** Opening Records provided block **
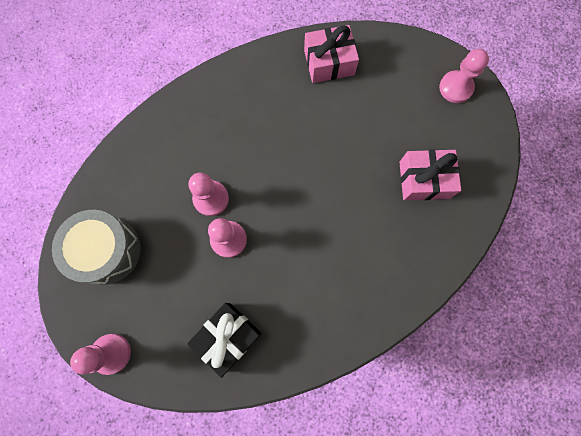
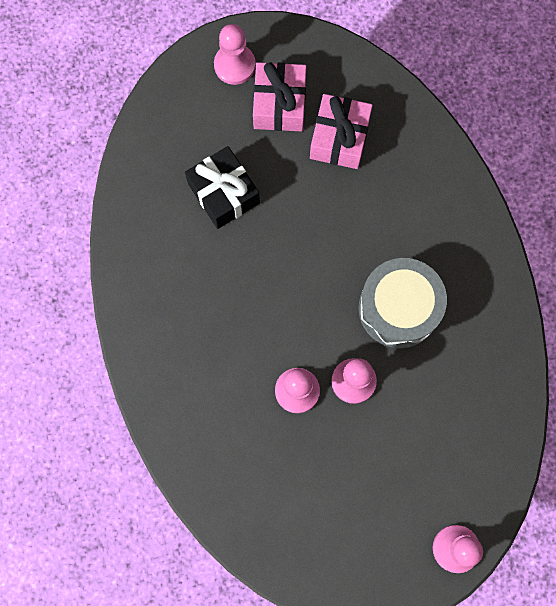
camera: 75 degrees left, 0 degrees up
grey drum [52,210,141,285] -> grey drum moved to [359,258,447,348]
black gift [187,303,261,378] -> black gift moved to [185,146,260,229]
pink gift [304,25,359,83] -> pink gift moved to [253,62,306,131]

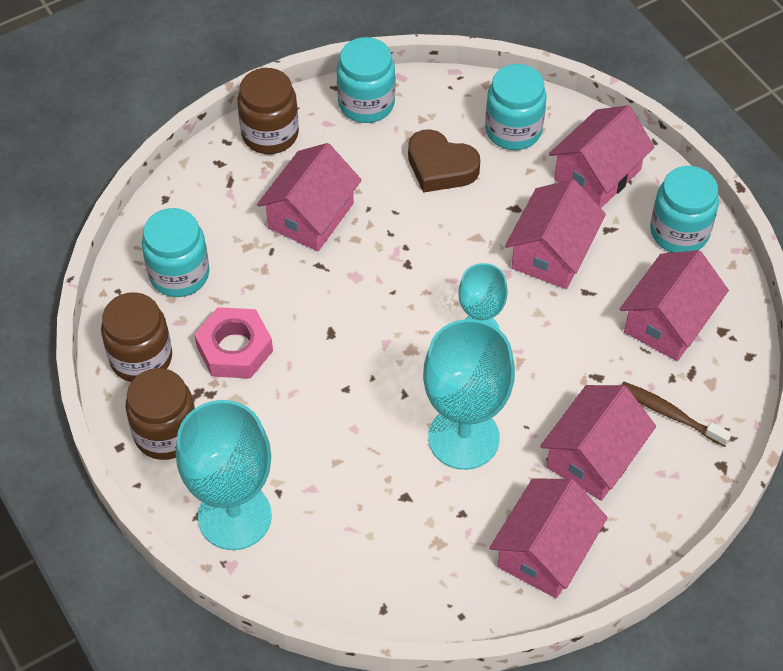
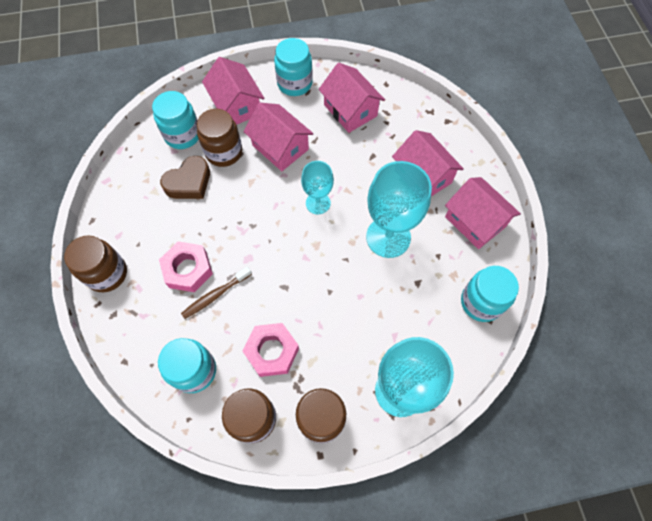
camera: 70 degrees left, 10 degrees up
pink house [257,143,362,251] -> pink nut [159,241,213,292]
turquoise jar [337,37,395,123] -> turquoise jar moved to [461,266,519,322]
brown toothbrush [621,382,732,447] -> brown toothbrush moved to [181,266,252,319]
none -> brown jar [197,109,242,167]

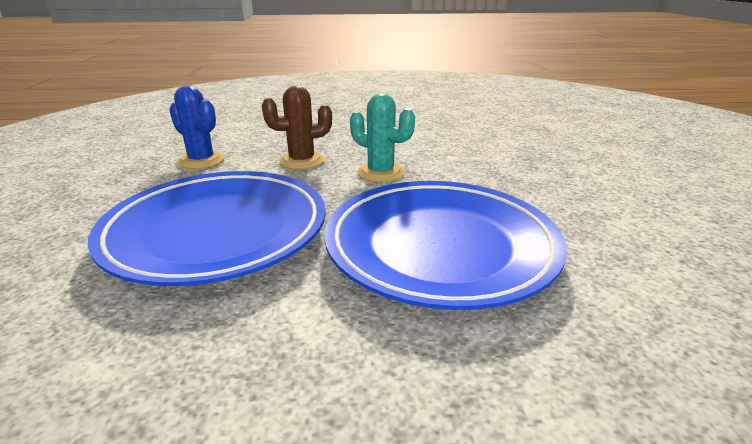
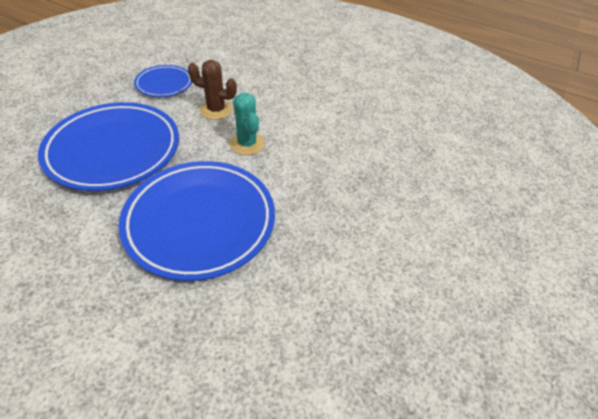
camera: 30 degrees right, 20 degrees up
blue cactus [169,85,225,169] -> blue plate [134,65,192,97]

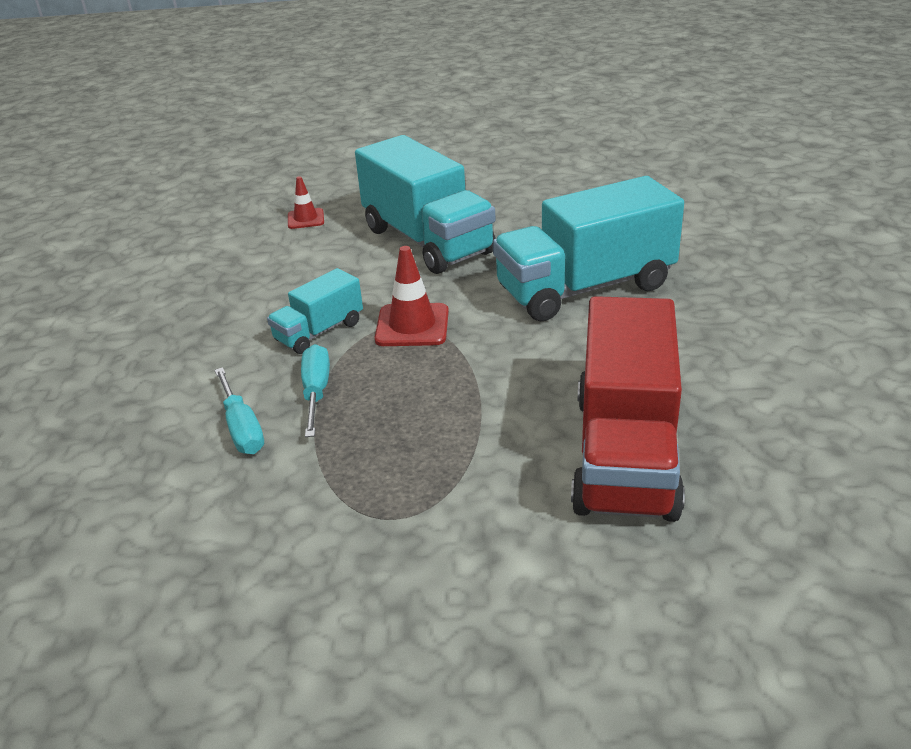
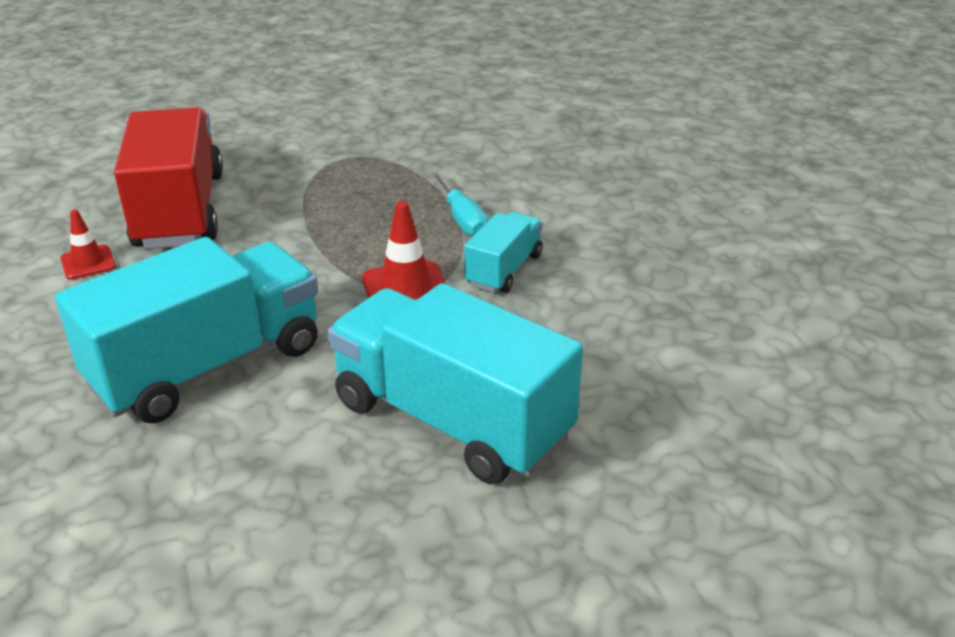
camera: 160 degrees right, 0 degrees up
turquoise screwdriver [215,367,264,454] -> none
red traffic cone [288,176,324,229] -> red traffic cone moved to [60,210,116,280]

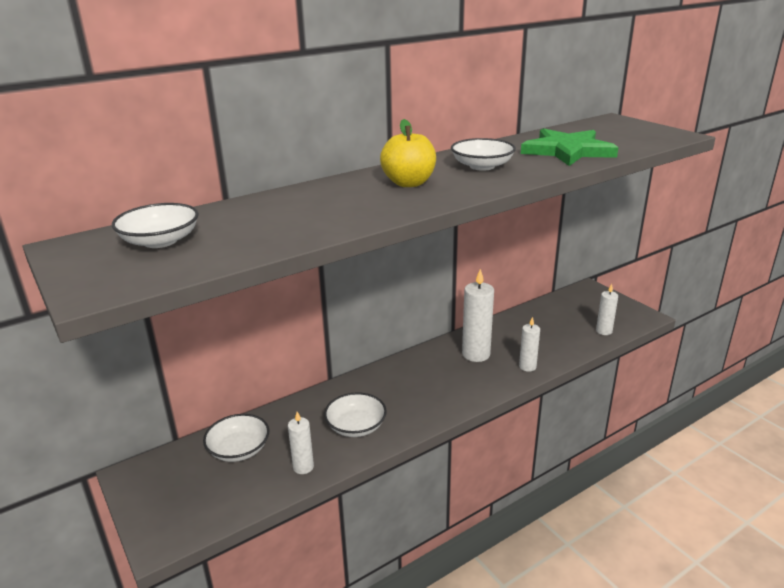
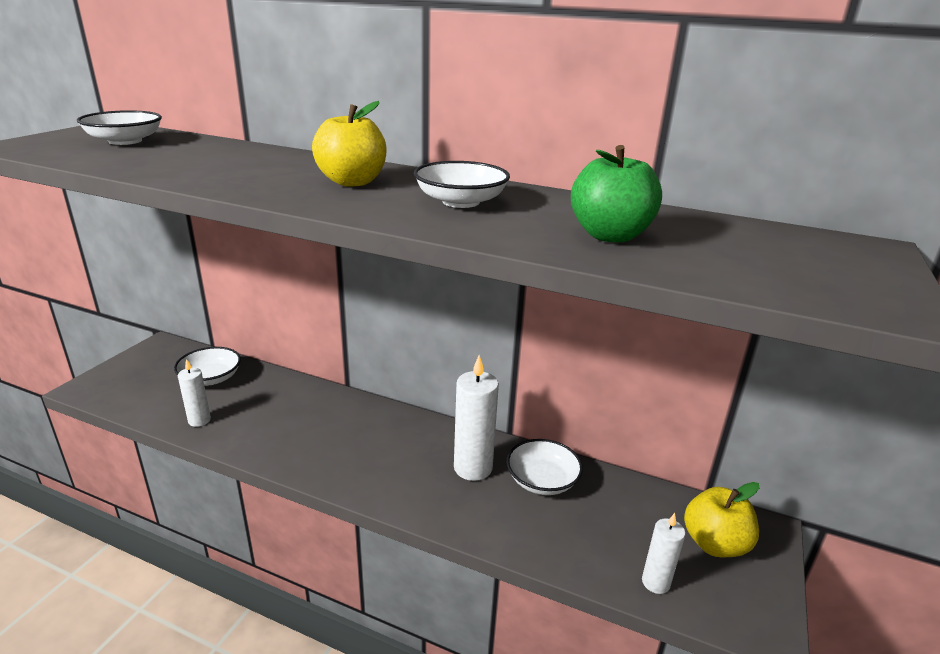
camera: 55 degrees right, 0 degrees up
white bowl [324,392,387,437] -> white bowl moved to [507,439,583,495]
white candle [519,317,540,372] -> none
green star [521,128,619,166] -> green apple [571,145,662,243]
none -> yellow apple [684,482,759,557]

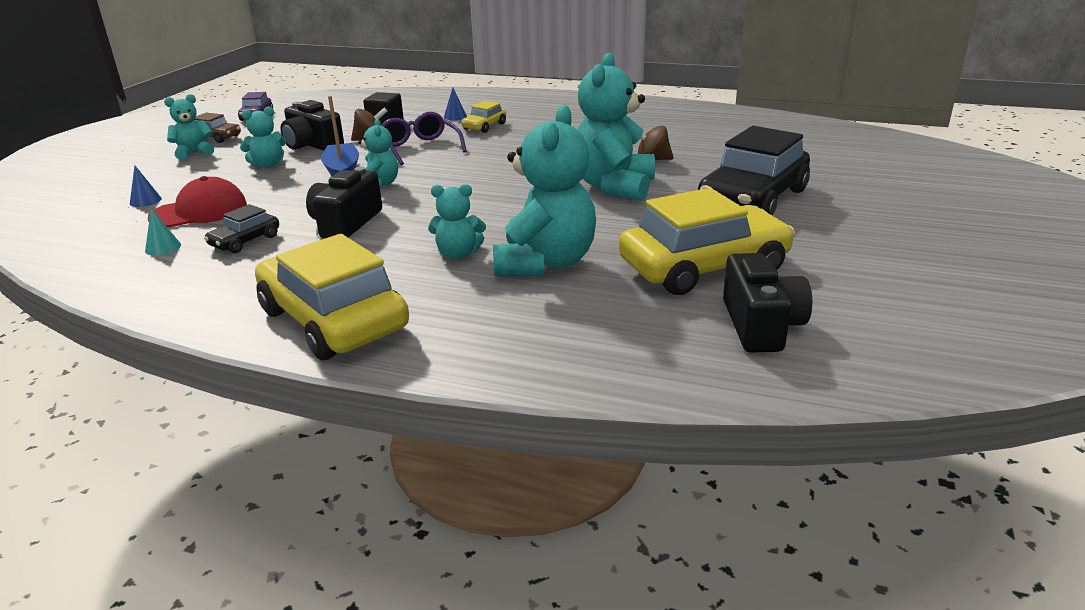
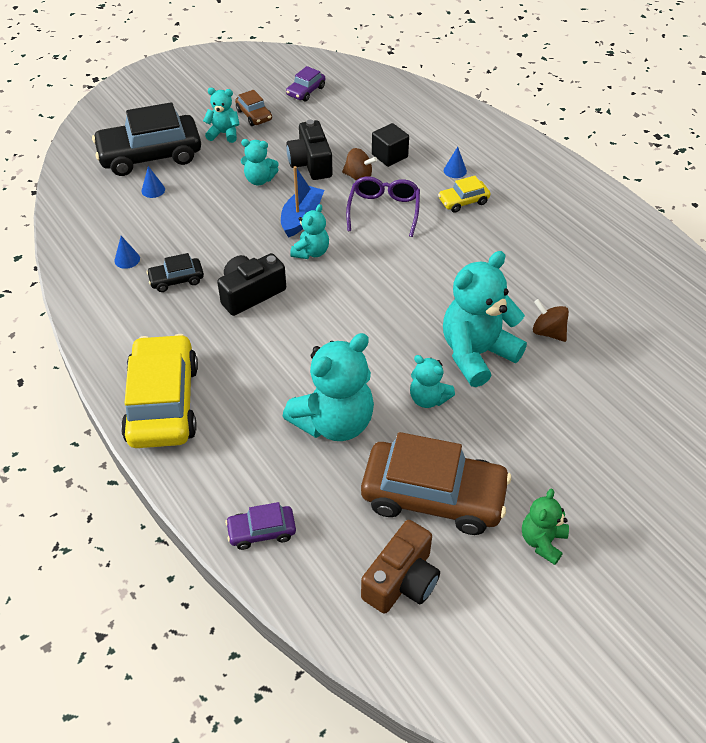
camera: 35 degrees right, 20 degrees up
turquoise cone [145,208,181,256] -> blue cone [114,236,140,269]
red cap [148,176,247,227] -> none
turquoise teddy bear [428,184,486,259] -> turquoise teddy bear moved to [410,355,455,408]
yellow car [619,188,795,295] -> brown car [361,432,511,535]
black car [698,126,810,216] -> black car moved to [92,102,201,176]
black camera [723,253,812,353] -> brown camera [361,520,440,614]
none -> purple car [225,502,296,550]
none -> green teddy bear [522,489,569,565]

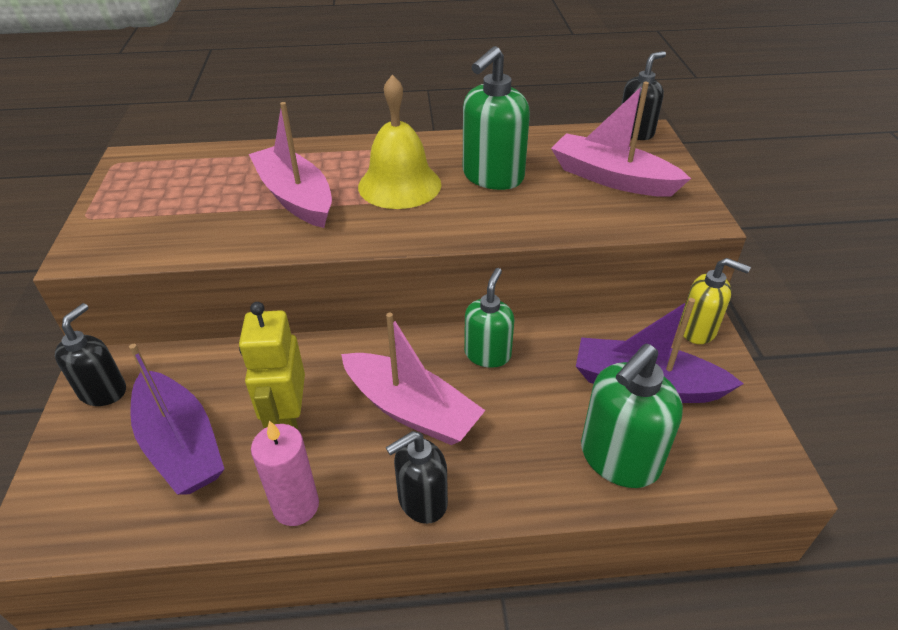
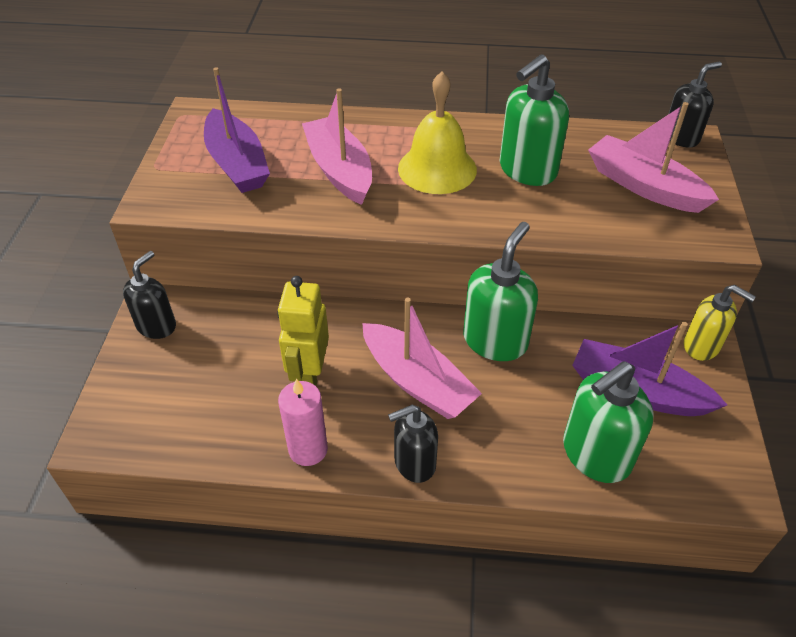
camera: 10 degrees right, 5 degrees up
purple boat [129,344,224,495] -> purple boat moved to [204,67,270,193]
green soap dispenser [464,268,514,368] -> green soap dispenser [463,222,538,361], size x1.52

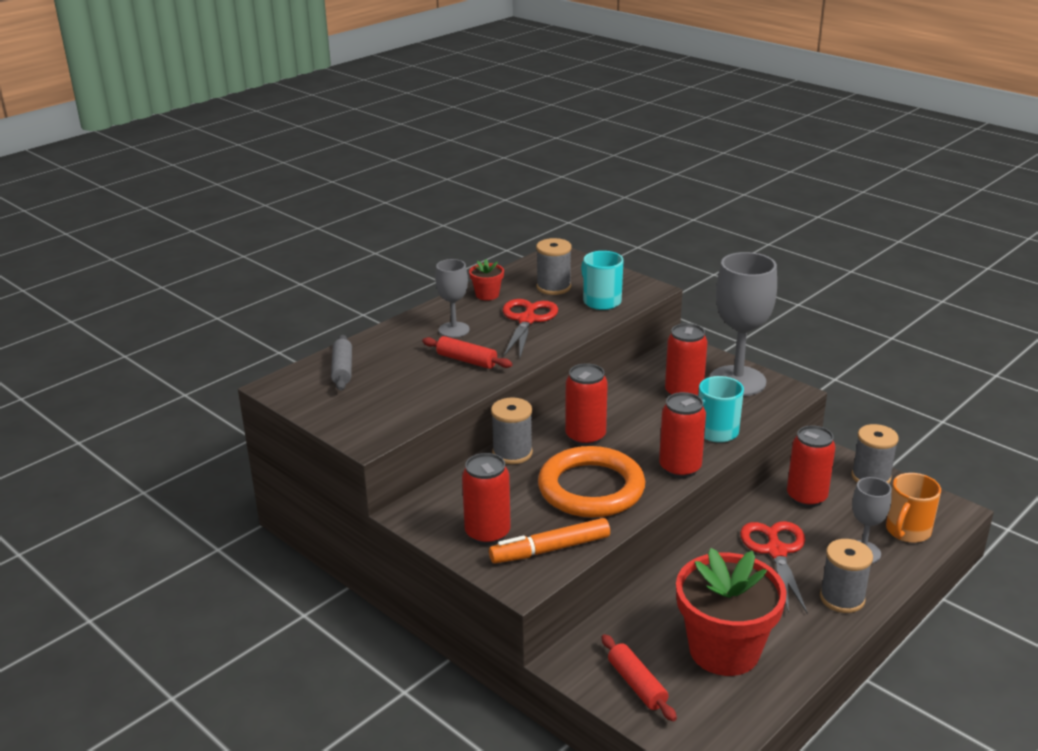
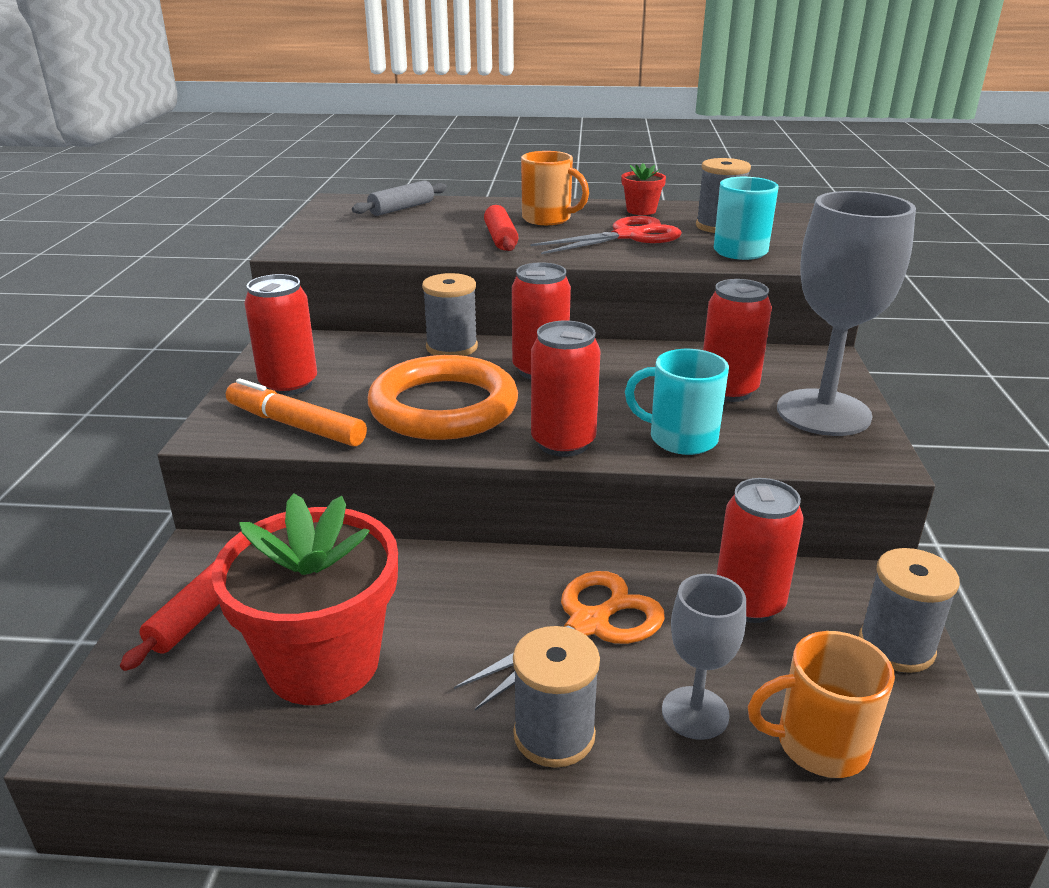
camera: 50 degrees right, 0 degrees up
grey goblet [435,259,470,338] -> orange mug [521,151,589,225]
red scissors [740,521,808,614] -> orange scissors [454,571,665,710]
** Closing Records provided block **
§ Instruction
Line count for the string "orange": please say how many lines in the entries above contain it, with no other words.

§ Finished exercise
2